Restate each line of the listing exactly, without carrying over any pictures.

Supplied records below:

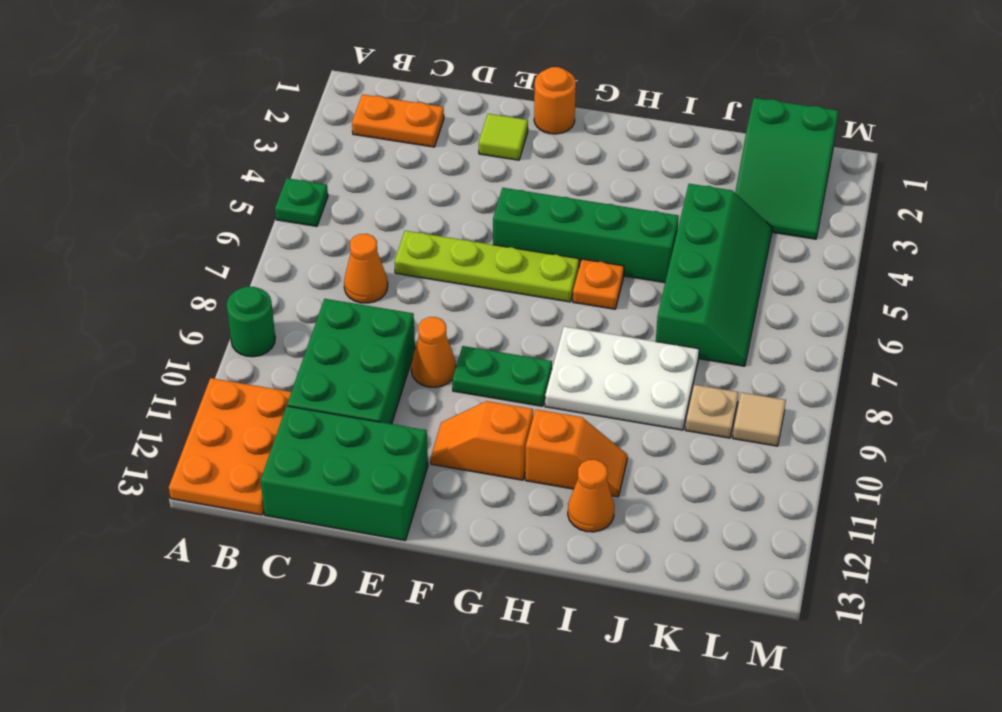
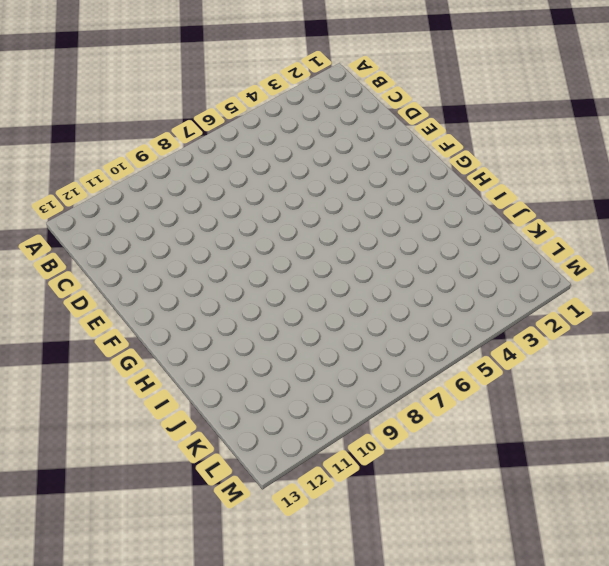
none -> green 1x1 plate [275,178,328,226]
none -> green 1x1 round brick [227,287,275,357]
none -> orange 2x3 plate [169,378,291,515]

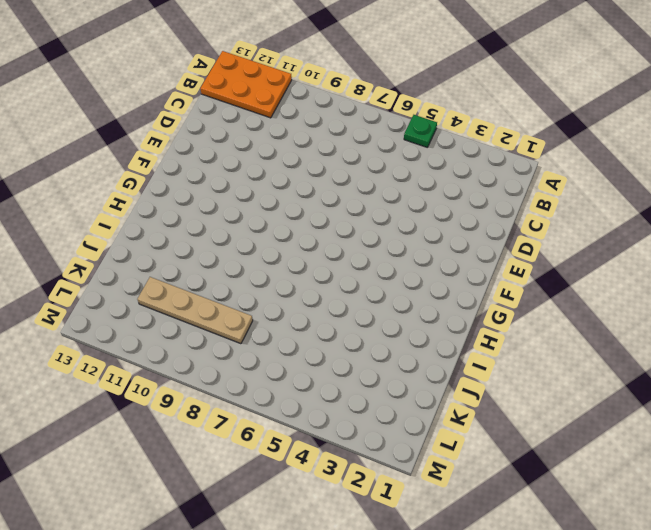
tan 1x4 plate [138,277,253,344] -> tan 1x1 plate [685,385,739,438]
none -> green 1x1 round brick [227,287,275,357]
none -> orange 1x2 plate [352,94,444,147]
none -> orange 1x1 cone [344,234,388,303]

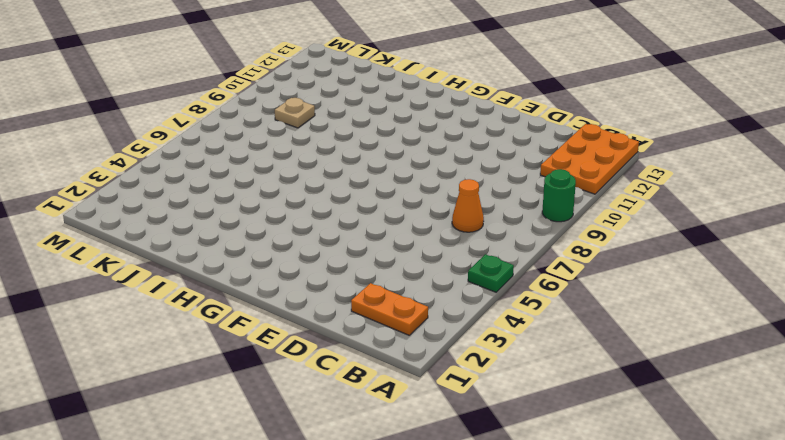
none -> green 2x3 brick [287,299,415,424]
none -> green 2x3 brick [261,406,428,540]
none -> lime 1x4 plate [394,231,579,302]

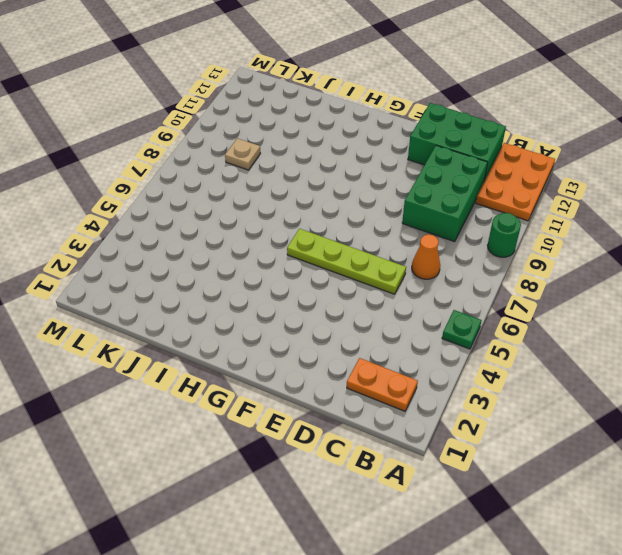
none -> lime 1x1 tile [479,114,528,160]
none -> orange 1x1 cone [411,317,456,387]
none -> orange 1x1 round brick [534,67,576,134]

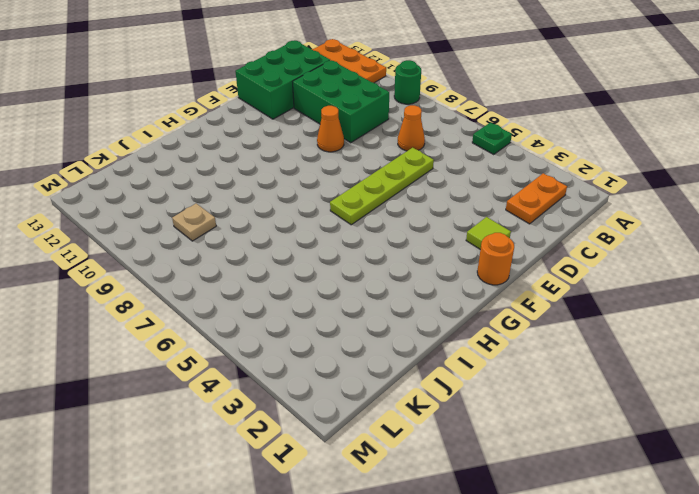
none -> green 1x4 brick [493,188,679,283]
none -> green 1x2 plate [452,346,552,406]
none -> orange 1x2 slope [431,401,533,480]

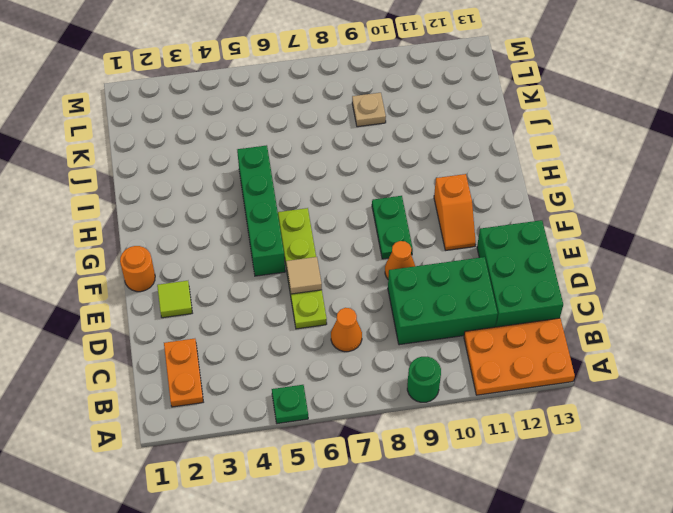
tan 1x1 tile [286,257,322,294] -> tan 1x1 tile moved to [733,392,786,446]
none -> orange 1x1 plate [573,259,624,309]
none -> white 2x3 plate [545,327,699,430]
none -> orange 1x2 slope [525,410,627,497]

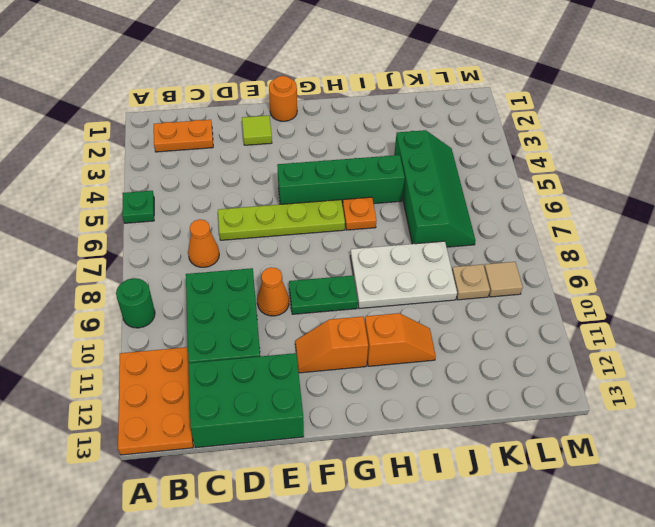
none -> orange 1x1 cone [568,460,614,532]
none -> green 2x3 slope [735,98,839,239]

End of Supplied records.

Solution to the exercise:
none -> green 1x1 plate [275,178,328,226]
none -> green 1x1 round brick [227,287,275,357]
none -> orange 2x3 plate [169,378,291,515]

tan 1x4 plate [138,277,253,344] -> tan 1x1 plate [685,385,739,438]
none -> green 1x1 round brick [227,287,275,357]
none -> orange 1x2 plate [352,94,444,147]
none -> orange 1x1 cone [344,234,388,303]

none -> green 2x3 brick [287,299,415,424]
none -> green 2x3 brick [261,406,428,540]
none -> lime 1x4 plate [394,231,579,302]

none -> lime 1x1 tile [479,114,528,160]
none -> orange 1x1 cone [411,317,456,387]
none -> orange 1x1 round brick [534,67,576,134]

none -> green 1x4 brick [493,188,679,283]
none -> green 1x2 plate [452,346,552,406]
none -> orange 1x2 slope [431,401,533,480]

tan 1x1 tile [286,257,322,294] -> tan 1x1 tile moved to [733,392,786,446]
none -> orange 1x1 plate [573,259,624,309]
none -> white 2x3 plate [545,327,699,430]
none -> orange 1x2 slope [525,410,627,497]

none -> orange 1x1 cone [568,460,614,532]
none -> green 2x3 slope [735,98,839,239]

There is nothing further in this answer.